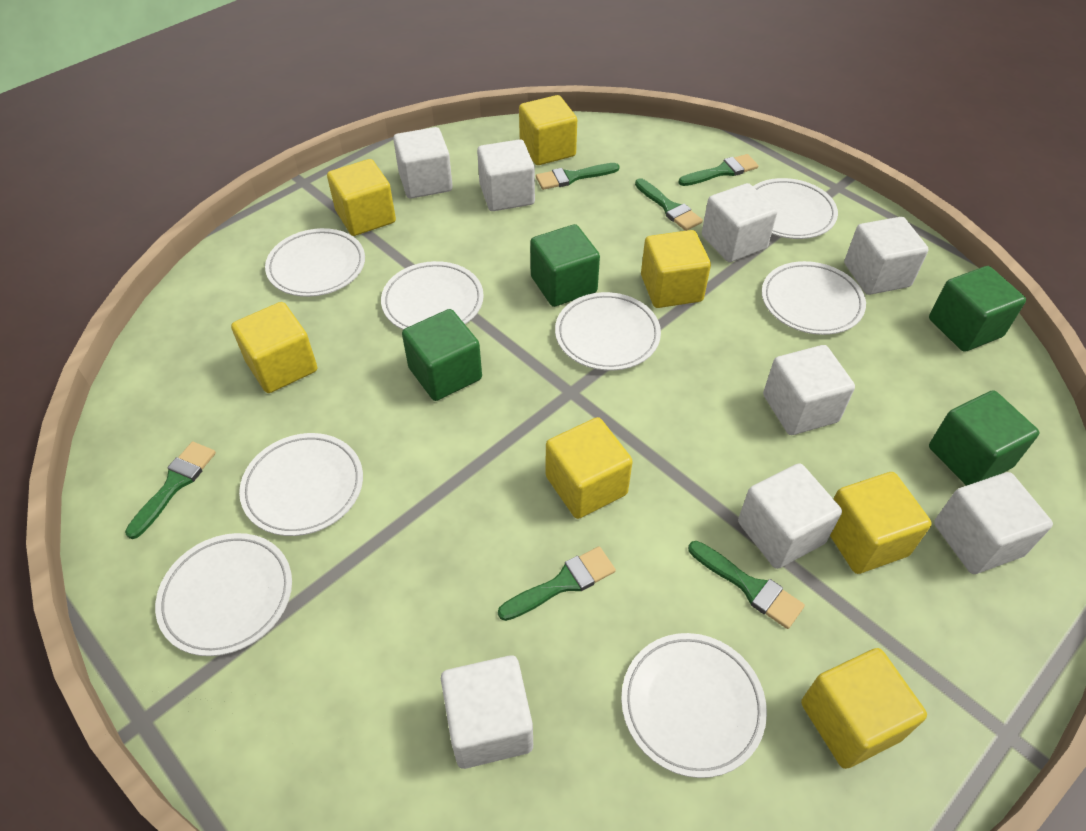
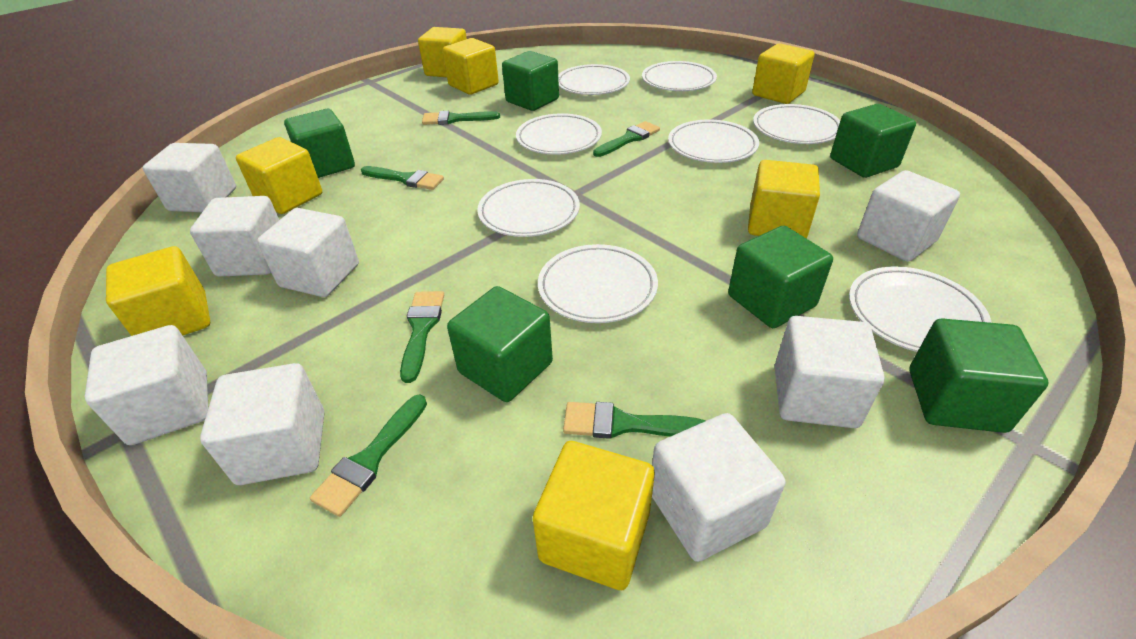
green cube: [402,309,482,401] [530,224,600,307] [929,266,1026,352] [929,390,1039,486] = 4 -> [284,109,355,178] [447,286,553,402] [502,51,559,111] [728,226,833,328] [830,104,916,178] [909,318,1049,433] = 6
********
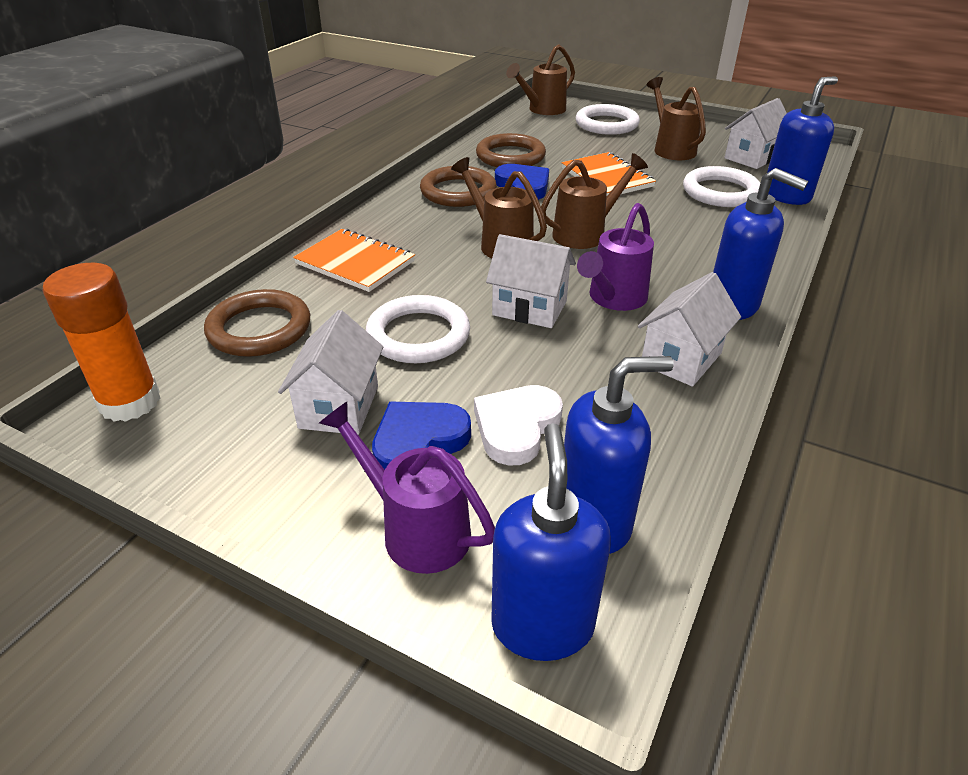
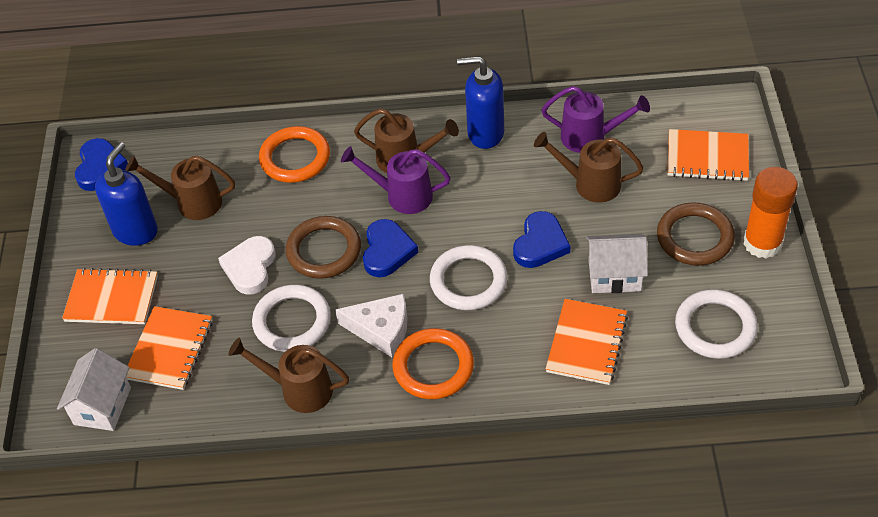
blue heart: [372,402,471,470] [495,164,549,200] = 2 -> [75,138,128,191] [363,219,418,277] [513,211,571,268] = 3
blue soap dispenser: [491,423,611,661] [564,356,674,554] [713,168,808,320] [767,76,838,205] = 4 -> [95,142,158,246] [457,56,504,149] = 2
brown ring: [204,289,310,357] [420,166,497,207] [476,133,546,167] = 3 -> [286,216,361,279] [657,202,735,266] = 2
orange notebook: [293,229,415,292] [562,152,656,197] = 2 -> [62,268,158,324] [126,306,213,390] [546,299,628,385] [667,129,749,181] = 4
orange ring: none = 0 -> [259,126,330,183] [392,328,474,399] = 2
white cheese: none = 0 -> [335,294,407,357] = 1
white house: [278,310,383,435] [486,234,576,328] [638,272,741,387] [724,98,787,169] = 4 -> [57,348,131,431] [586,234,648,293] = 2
********
Written task:
Print exactly the lines above from the one with "orange notebook: [293,229,415,292]" to the one with "white house: [278,310,383,435]", including both.

Task answer:
orange notebook: [293,229,415,292] [562,152,656,197] = 2 -> [62,268,158,324] [126,306,213,390] [546,299,628,385] [667,129,749,181] = 4
orange ring: none = 0 -> [259,126,330,183] [392,328,474,399] = 2
white cheese: none = 0 -> [335,294,407,357] = 1
white house: [278,310,383,435] [486,234,576,328] [638,272,741,387] [724,98,787,169] = 4 -> [57,348,131,431] [586,234,648,293] = 2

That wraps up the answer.